● RECORDS FOR THIS TASK:
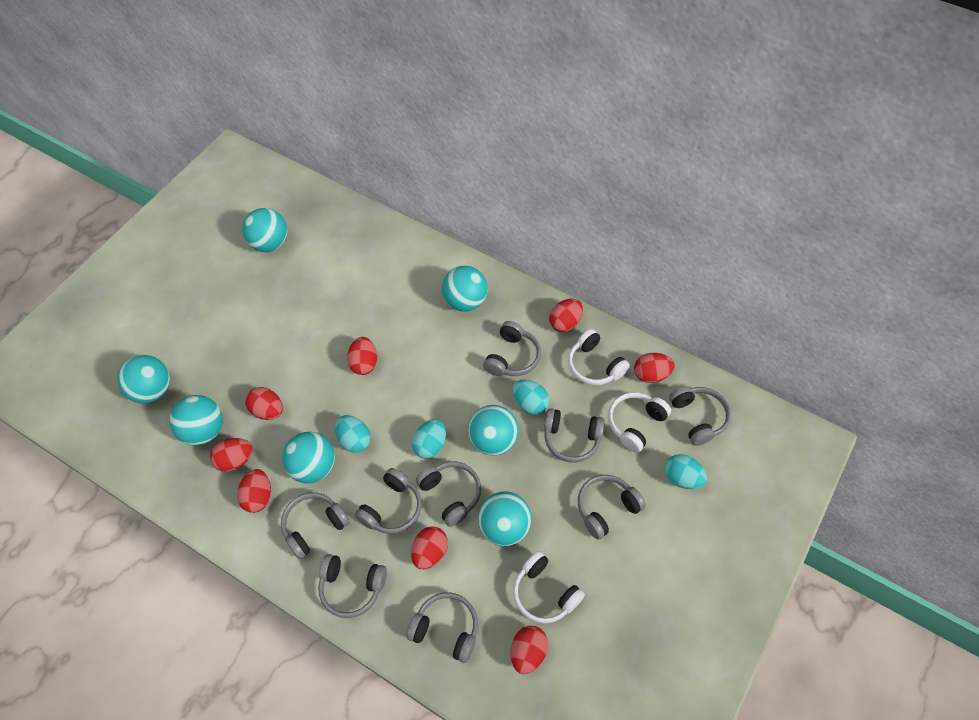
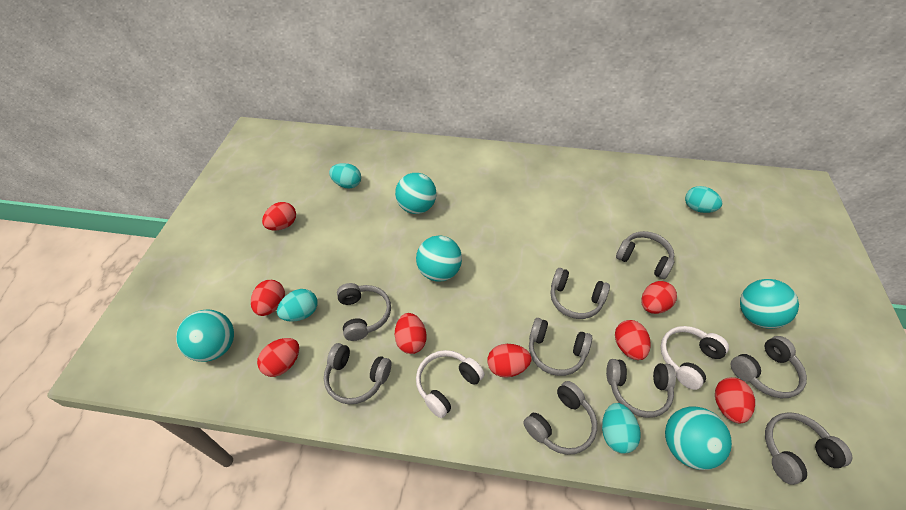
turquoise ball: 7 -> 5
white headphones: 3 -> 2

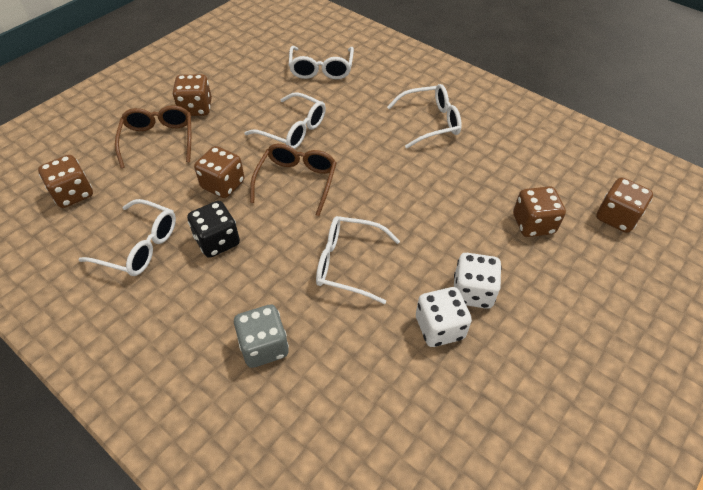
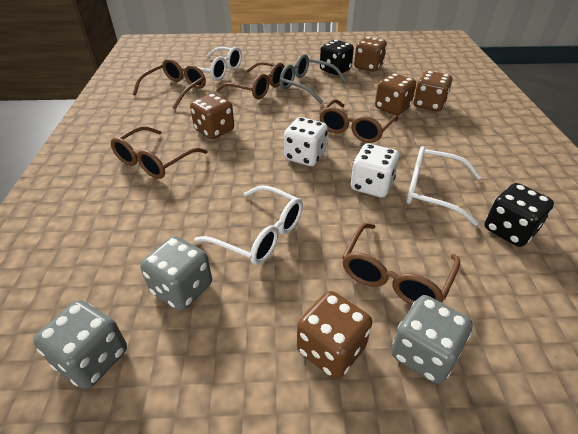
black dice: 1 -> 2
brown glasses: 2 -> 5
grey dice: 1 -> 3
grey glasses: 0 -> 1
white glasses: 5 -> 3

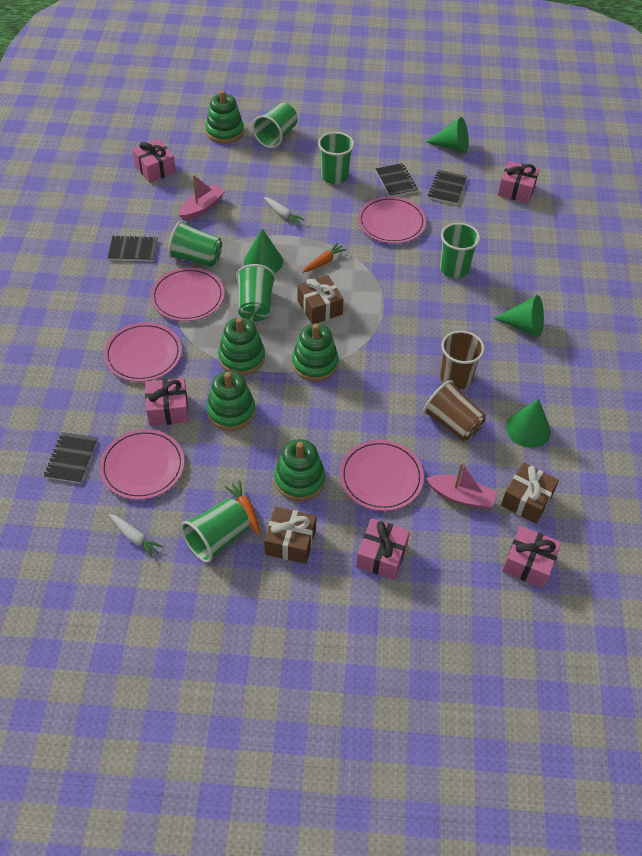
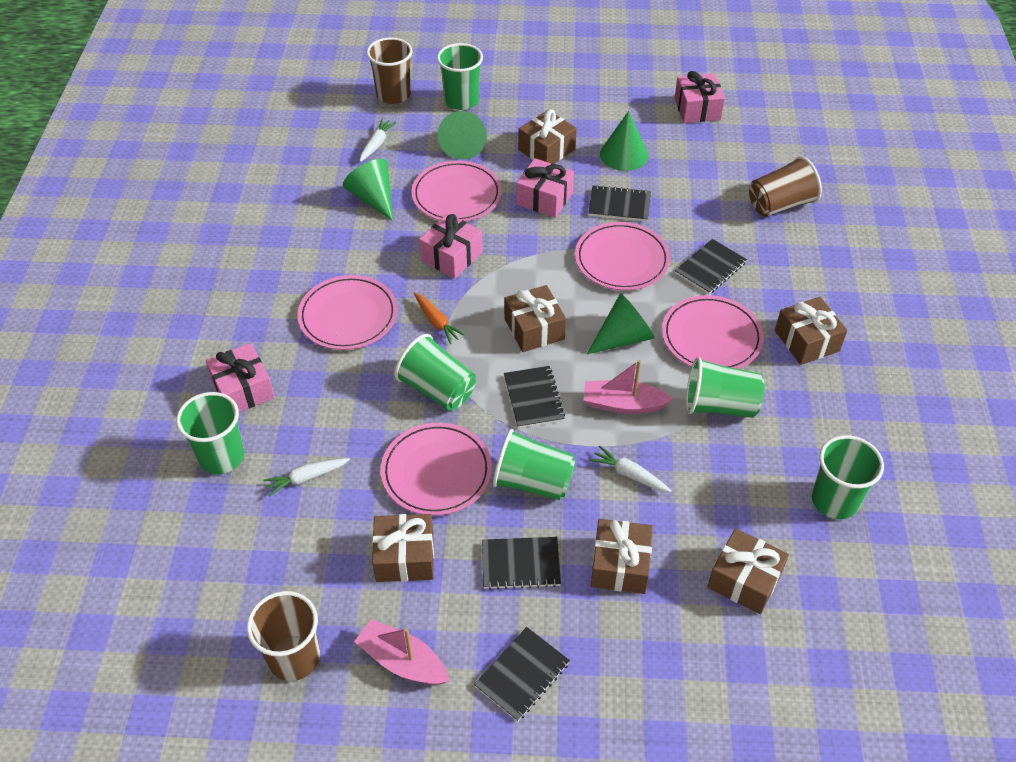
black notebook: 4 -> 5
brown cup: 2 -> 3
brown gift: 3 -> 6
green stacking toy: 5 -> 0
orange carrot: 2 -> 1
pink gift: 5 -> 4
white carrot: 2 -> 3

● PROBLEM DETAILS: The answer must consist solely of the lines from the one with "white glasses: 5 -> 3" through the final line of the data, each reproduced exactly and with pictures omitted.

● ANSWER FOR THIS EXERCISE:
white glasses: 5 -> 3

black notebook: 4 -> 5
brown cup: 2 -> 3
brown gift: 3 -> 6
green stacking toy: 5 -> 0
orange carrot: 2 -> 1
pink gift: 5 -> 4
white carrot: 2 -> 3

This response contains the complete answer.